Record excerpts:
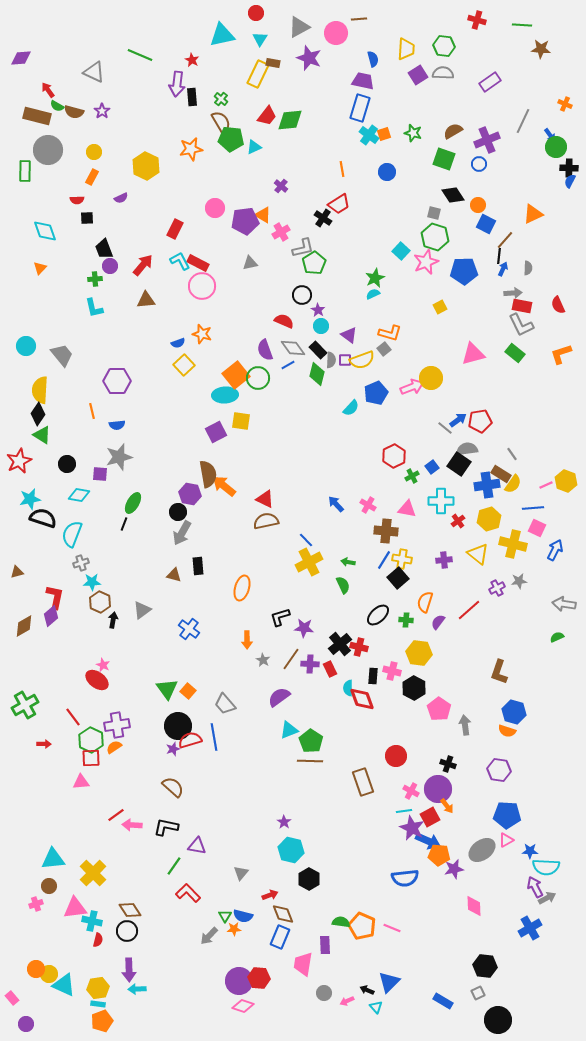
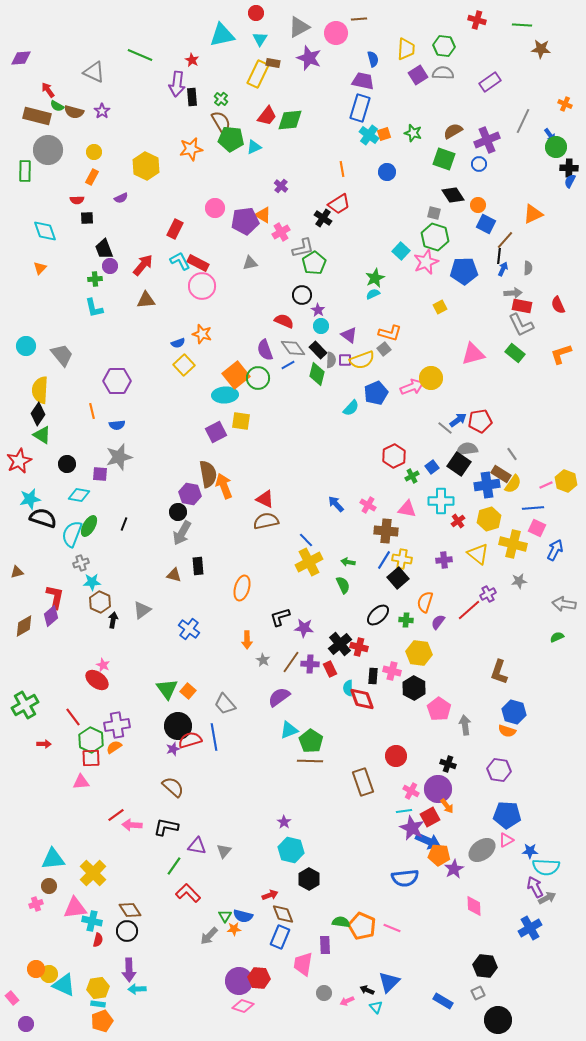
orange arrow at (224, 486): rotated 30 degrees clockwise
green ellipse at (133, 503): moved 44 px left, 23 px down
purple cross at (497, 588): moved 9 px left, 6 px down
brown line at (291, 659): moved 3 px down
purple star at (454, 869): rotated 18 degrees counterclockwise
gray triangle at (241, 873): moved 17 px left, 22 px up
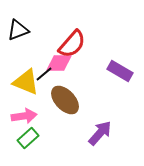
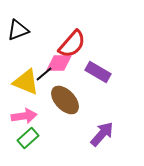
purple rectangle: moved 22 px left, 1 px down
purple arrow: moved 2 px right, 1 px down
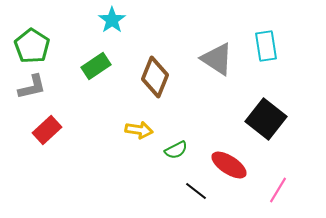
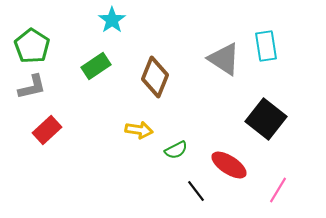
gray triangle: moved 7 px right
black line: rotated 15 degrees clockwise
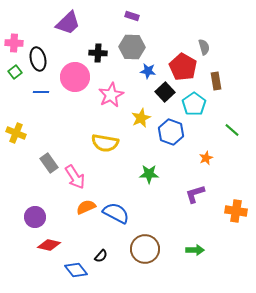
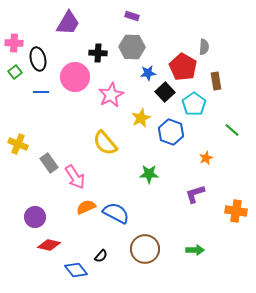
purple trapezoid: rotated 16 degrees counterclockwise
gray semicircle: rotated 21 degrees clockwise
blue star: moved 2 px down; rotated 14 degrees counterclockwise
yellow cross: moved 2 px right, 11 px down
yellow semicircle: rotated 40 degrees clockwise
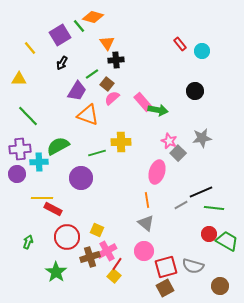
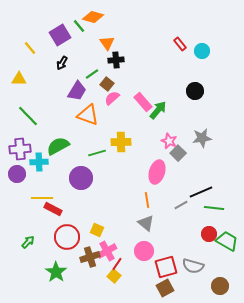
green arrow at (158, 110): rotated 60 degrees counterclockwise
green arrow at (28, 242): rotated 24 degrees clockwise
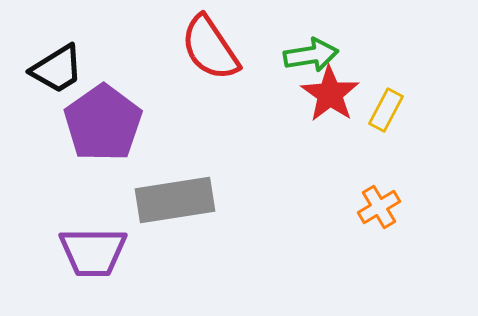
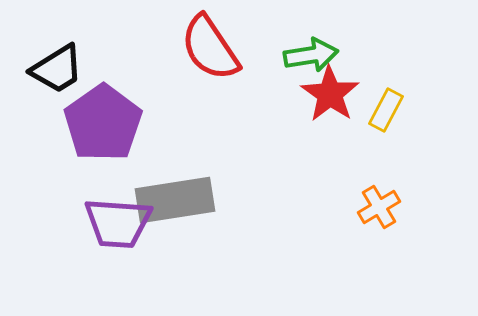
purple trapezoid: moved 25 px right, 29 px up; rotated 4 degrees clockwise
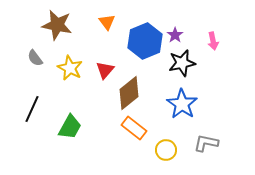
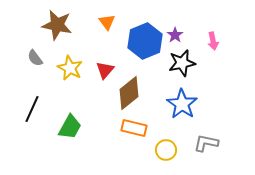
orange rectangle: rotated 25 degrees counterclockwise
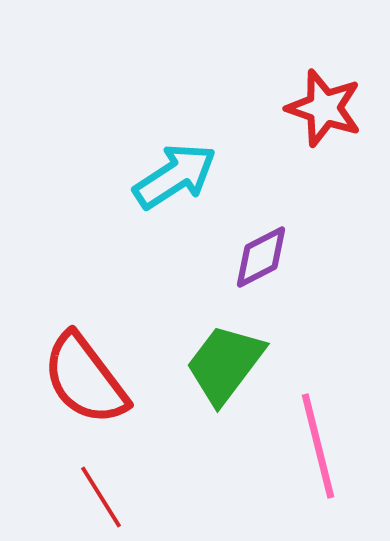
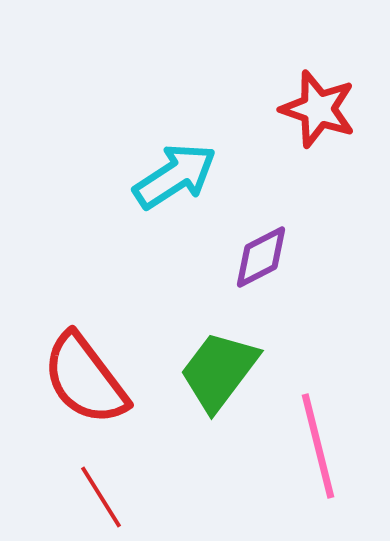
red star: moved 6 px left, 1 px down
green trapezoid: moved 6 px left, 7 px down
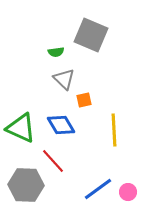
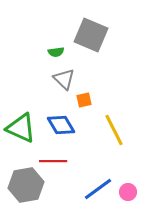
yellow line: rotated 24 degrees counterclockwise
red line: rotated 48 degrees counterclockwise
gray hexagon: rotated 12 degrees counterclockwise
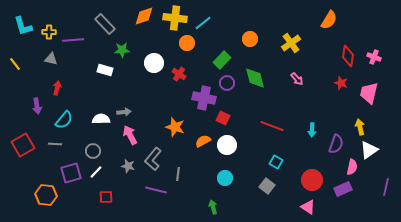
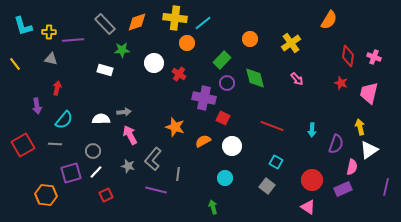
orange diamond at (144, 16): moved 7 px left, 6 px down
white circle at (227, 145): moved 5 px right, 1 px down
red square at (106, 197): moved 2 px up; rotated 24 degrees counterclockwise
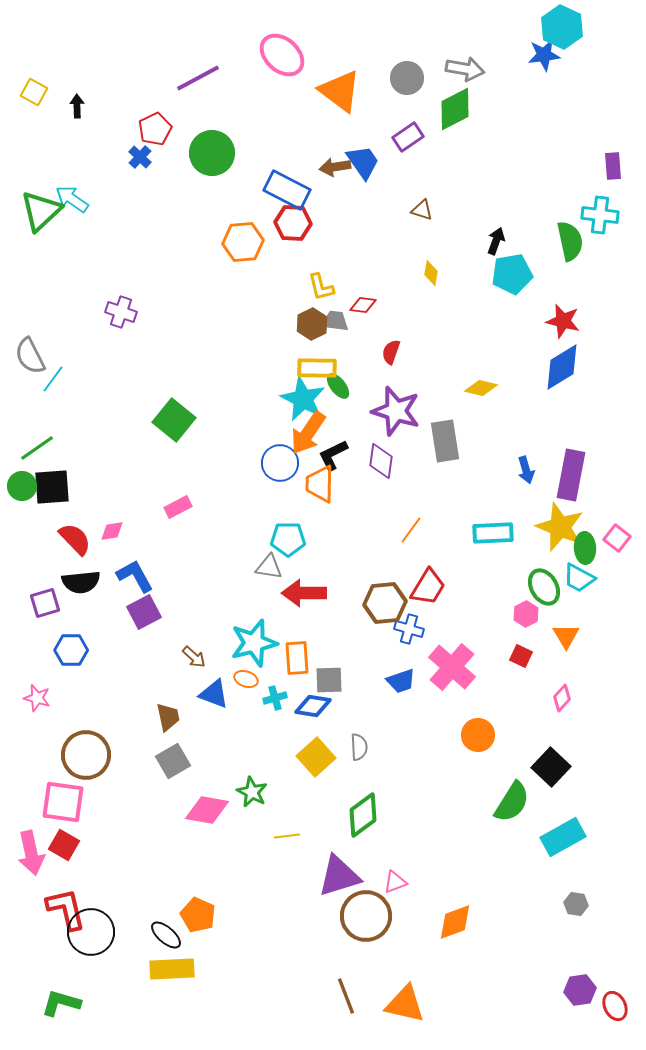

Task goal:
Swap "counterclockwise" for "anticlockwise" throughout the records above and write out all their lines again with nothing else changed, omitting the picture lines.

Correct answer:
orange arrow at (224, 486): rotated 30 degrees clockwise
green ellipse at (133, 503): moved 44 px left, 23 px down
purple cross at (497, 588): moved 9 px left, 6 px down
brown line at (291, 659): moved 3 px down
purple star at (454, 869): rotated 18 degrees anticlockwise
gray triangle at (241, 873): moved 17 px left, 22 px up
purple rectangle: moved 22 px left, 1 px down
purple arrow: moved 2 px right, 1 px down
gray triangle: moved 7 px right
black line: rotated 15 degrees clockwise
purple trapezoid: rotated 16 degrees anticlockwise
gray semicircle: rotated 21 degrees clockwise
blue star: moved 2 px down; rotated 14 degrees anticlockwise
yellow cross: moved 2 px right, 11 px down
yellow semicircle: rotated 40 degrees clockwise
green arrow at (158, 110): rotated 60 degrees anticlockwise
green arrow at (28, 242): rotated 24 degrees clockwise
purple trapezoid: moved 25 px right, 29 px up; rotated 4 degrees clockwise
orange rectangle: rotated 25 degrees anticlockwise
red star: moved 6 px left, 1 px down
green trapezoid: moved 6 px left, 7 px down
yellow line: rotated 24 degrees anticlockwise
red line: rotated 48 degrees anticlockwise
gray hexagon: rotated 12 degrees anticlockwise
orange diamond at (144, 16): moved 7 px left, 6 px down
white circle at (227, 145): moved 5 px right, 1 px down
red square at (106, 197): moved 2 px up; rotated 24 degrees anticlockwise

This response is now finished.